The answer should match the entries that follow exactly, except that no image appears in it.

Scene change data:
..........

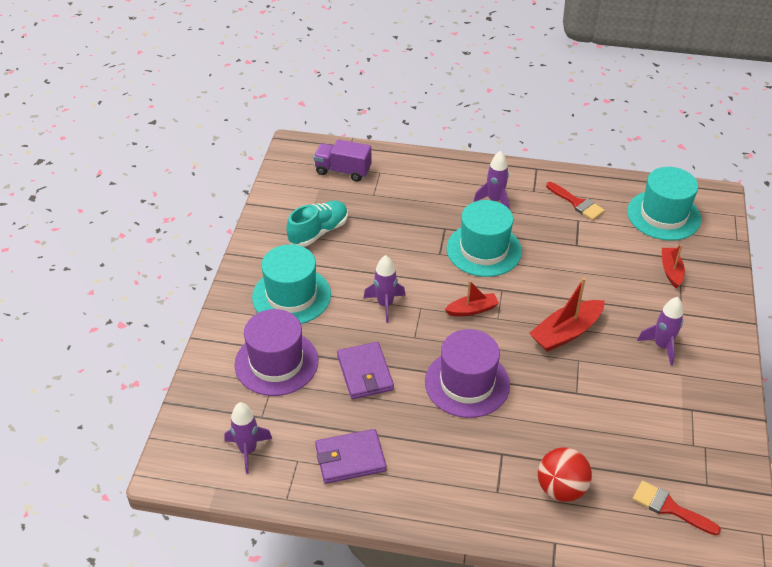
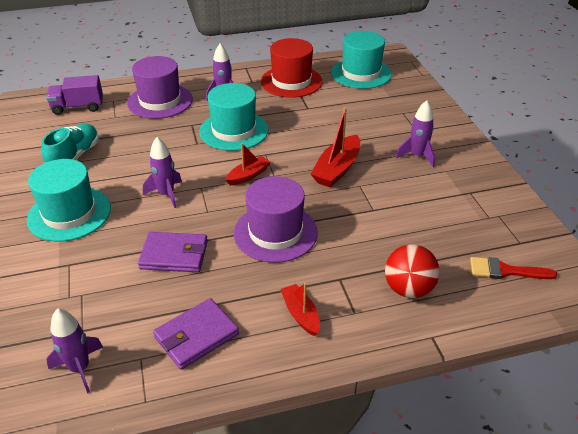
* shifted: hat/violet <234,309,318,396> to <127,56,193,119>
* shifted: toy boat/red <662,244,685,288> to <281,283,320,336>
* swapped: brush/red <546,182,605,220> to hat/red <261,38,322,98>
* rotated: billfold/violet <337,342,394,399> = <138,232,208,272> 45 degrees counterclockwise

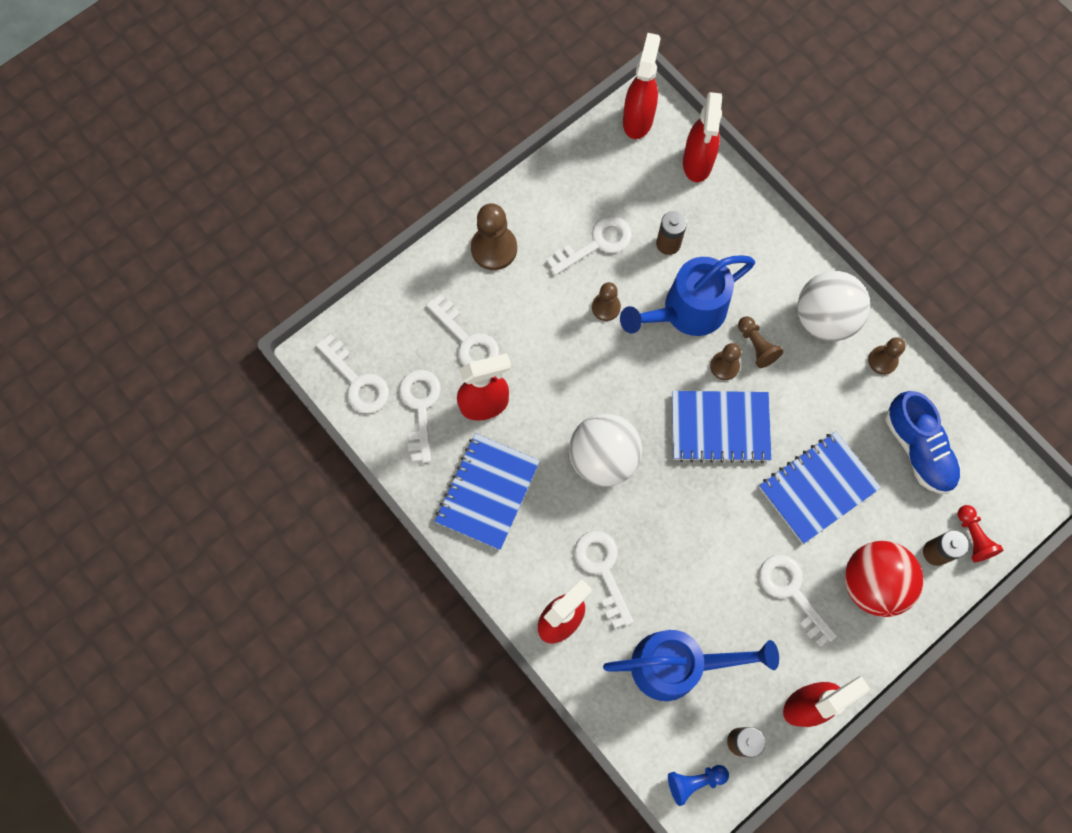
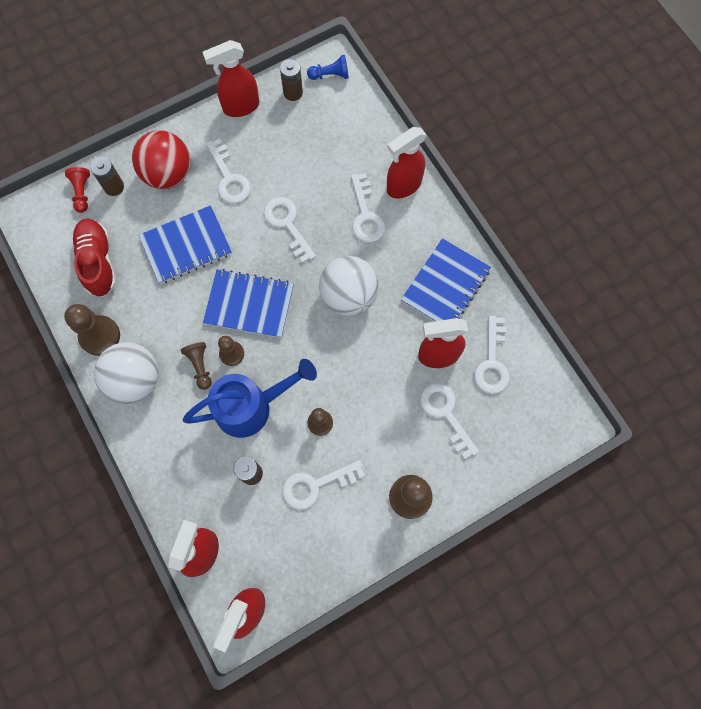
* gone: watering pot/blue <603,630,779,701>
* shifted: key/pure white <316,334,389,413> to <264,197,316,263>
* repainted: shoe/blue <885,391,961,494> to shoe/red <71,218,116,297>
* scaled: game pawn/dark brown <868,337,906,375> = <64,304,120,356> x1.64

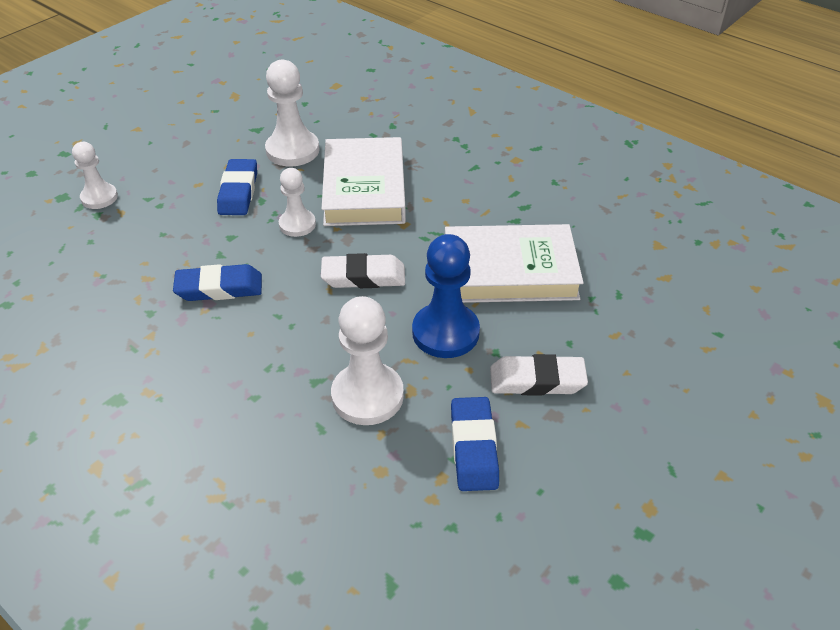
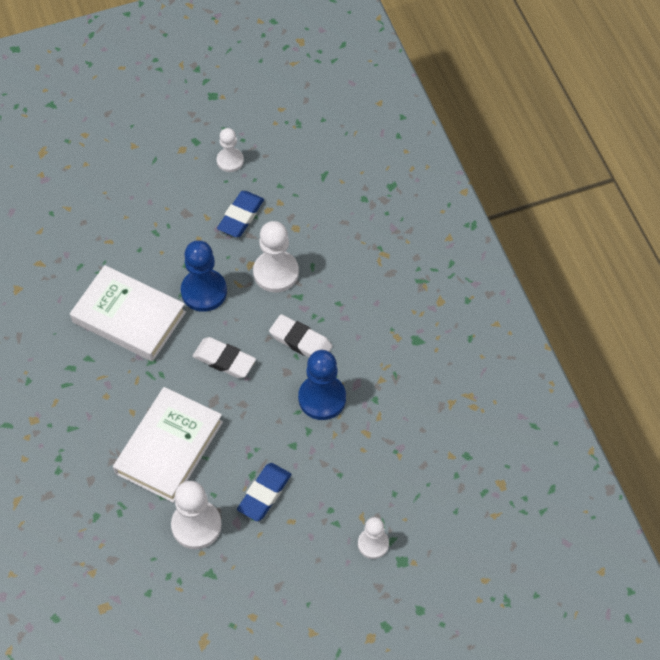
* shifted: game pawn/pure white <279,168,316,237> to <216,128,244,172>
* shifted: gum eraser/pure white <490,354,588,396> to <269,314,333,357>
* swapped: gum eraser/blue <173,264,262,301> to game pawn/blue <298,350,346,420>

..........

WRITTEN REPLY:
* shifted: hat/violet <234,309,318,396> to <127,56,193,119>
* shifted: toy boat/red <662,244,685,288> to <281,283,320,336>
* swapped: brush/red <546,182,605,220> to hat/red <261,38,322,98>
* rotated: billfold/violet <337,342,394,399> = <138,232,208,272> 45 degrees counterclockwise

* gone: watering pot/blue <603,630,779,701>
* shifted: key/pure white <316,334,389,413> to <264,197,316,263>
* repainted: shoe/blue <885,391,961,494> to shoe/red <71,218,116,297>
* scaled: game pawn/dark brown <868,337,906,375> = <64,304,120,356> x1.64

* shifted: game pawn/pure white <279,168,316,237> to <216,128,244,172>
* shifted: gum eraser/pure white <490,354,588,396> to <269,314,333,357>
* swapped: gum eraser/blue <173,264,262,301> to game pawn/blue <298,350,346,420>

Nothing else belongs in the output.